▶ [What to produce]
Reproduce the data exactly. Omit no record.

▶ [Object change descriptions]
>>>>

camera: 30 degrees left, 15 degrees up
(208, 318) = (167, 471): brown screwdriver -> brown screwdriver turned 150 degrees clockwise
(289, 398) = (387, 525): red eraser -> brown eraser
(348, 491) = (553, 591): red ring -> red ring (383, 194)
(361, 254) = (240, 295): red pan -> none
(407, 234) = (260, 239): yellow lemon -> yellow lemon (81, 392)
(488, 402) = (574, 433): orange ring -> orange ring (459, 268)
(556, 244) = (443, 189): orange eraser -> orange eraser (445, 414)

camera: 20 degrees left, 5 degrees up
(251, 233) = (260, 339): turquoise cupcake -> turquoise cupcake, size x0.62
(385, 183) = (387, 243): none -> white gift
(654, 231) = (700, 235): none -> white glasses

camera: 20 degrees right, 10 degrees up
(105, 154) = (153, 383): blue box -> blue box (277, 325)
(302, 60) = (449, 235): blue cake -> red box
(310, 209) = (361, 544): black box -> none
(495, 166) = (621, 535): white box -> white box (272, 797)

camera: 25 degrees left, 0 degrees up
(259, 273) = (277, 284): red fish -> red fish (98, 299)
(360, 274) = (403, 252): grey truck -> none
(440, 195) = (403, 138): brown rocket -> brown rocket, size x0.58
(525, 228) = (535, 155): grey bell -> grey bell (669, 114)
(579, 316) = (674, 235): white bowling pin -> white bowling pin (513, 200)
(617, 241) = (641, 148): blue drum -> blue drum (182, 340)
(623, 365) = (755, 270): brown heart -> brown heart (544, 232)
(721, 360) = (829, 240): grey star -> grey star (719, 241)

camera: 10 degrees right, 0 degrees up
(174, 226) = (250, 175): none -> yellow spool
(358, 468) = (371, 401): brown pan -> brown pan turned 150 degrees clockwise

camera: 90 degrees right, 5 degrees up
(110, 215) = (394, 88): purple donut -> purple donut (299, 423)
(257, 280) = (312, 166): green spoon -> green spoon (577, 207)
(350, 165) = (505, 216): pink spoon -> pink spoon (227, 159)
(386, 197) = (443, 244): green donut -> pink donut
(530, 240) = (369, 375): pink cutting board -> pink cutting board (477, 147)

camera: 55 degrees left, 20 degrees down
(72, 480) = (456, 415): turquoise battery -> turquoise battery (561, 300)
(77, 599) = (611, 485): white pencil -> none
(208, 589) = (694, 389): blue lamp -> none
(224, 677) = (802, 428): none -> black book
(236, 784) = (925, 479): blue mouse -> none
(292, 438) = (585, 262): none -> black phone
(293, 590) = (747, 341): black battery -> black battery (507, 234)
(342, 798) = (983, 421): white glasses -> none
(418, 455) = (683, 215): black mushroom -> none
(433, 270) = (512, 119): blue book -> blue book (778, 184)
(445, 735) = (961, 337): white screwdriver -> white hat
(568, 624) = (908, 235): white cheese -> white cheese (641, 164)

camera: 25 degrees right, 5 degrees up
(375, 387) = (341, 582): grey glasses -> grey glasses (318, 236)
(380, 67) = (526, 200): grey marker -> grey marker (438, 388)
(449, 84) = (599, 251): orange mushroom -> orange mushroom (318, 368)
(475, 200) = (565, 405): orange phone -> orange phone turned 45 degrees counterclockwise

<<<<

▶ [Output below]
camera: 30 degrees left, 15 degrees up
(208, 318) = (167, 471): brown screwdriver -> brown screwdriver turned 150 degrees clockwise
(289, 398) = (387, 525): red eraser -> brown eraser
(348, 491) = (553, 591): red ring -> red ring (383, 194)
(361, 254) = (240, 295): red pan -> none
(407, 234) = (260, 239): yellow lemon -> yellow lemon (81, 392)
(488, 402) = (574, 433): orange ring -> orange ring (459, 268)
(556, 244) = (443, 189): orange eraser -> orange eraser (445, 414)

camera: 20 degrees left, 5 degrees up
(251, 233) = (260, 339): turquoise cupcake -> turquoise cupcake, size x0.62
(385, 183) = (387, 243): none -> white gift
(654, 231) = (700, 235): none -> white glasses

camera: 20 degrees right, 10 degrees up
(105, 154) = (153, 383): blue box -> blue box (277, 325)
(302, 60) = (449, 235): blue cake -> red box
(310, 209) = (361, 544): black box -> none
(495, 166) = (621, 535): white box -> white box (272, 797)

camera: 25 degrees left, 0 degrees up
(259, 273) = (277, 284): red fish -> red fish (98, 299)
(360, 274) = (403, 252): grey truck -> none
(440, 195) = (403, 138): brown rocket -> brown rocket, size x0.58
(525, 228) = (535, 155): grey bell -> grey bell (669, 114)
(579, 316) = (674, 235): white bowling pin -> white bowling pin (513, 200)
(617, 241) = (641, 148): blue drum -> blue drum (182, 340)
(623, 365) = (755, 270): brown heart -> brown heart (544, 232)
(721, 360) = (829, 240): grey star -> grey star (719, 241)

camera: 10 degrees right, 0 degrees up
(174, 226) = (250, 175): none -> yellow spool
(358, 468) = (371, 401): brown pan -> brown pan turned 150 degrees clockwise

camera: 90 degrees right, 5 degrees up
(110, 215) = (394, 88): purple donut -> purple donut (299, 423)
(257, 280) = (312, 166): green spoon -> green spoon (577, 207)
(350, 165) = (505, 216): pink spoon -> pink spoon (227, 159)
(386, 197) = (443, 244): green donut -> pink donut
(530, 240) = (369, 375): pink cutting board -> pink cutting board (477, 147)

camera: 55 degrees left, 20 degrees down
(72, 480) = (456, 415): turquoise battery -> turquoise battery (561, 300)
(77, 599) = (611, 485): white pencil -> none
(208, 589) = (694, 389): blue lamp -> none
(224, 677) = (802, 428): none -> black book
(236, 784) = (925, 479): blue mouse -> none
(292, 438) = (585, 262): none -> black phone
(293, 590) = (747, 341): black battery -> black battery (507, 234)
(342, 798) = (983, 421): white glasses -> none
(418, 455) = (683, 215): black mushroom -> none
(433, 270) = (512, 119): blue book -> blue book (778, 184)
(445, 735) = (961, 337): white screwdriver -> white hat
(568, 624) = (908, 235): white cheese -> white cheese (641, 164)

camera: 25 degrees right, 5 degrees up
(375, 387) = (341, 582): grey glasses -> grey glasses (318, 236)
(380, 67) = (526, 200): grey marker -> grey marker (438, 388)
(449, 84) = (599, 251): orange mushroom -> orange mushroom (318, 368)
(475, 200) = (565, 405): orange phone -> orange phone turned 45 degrees counterclockwise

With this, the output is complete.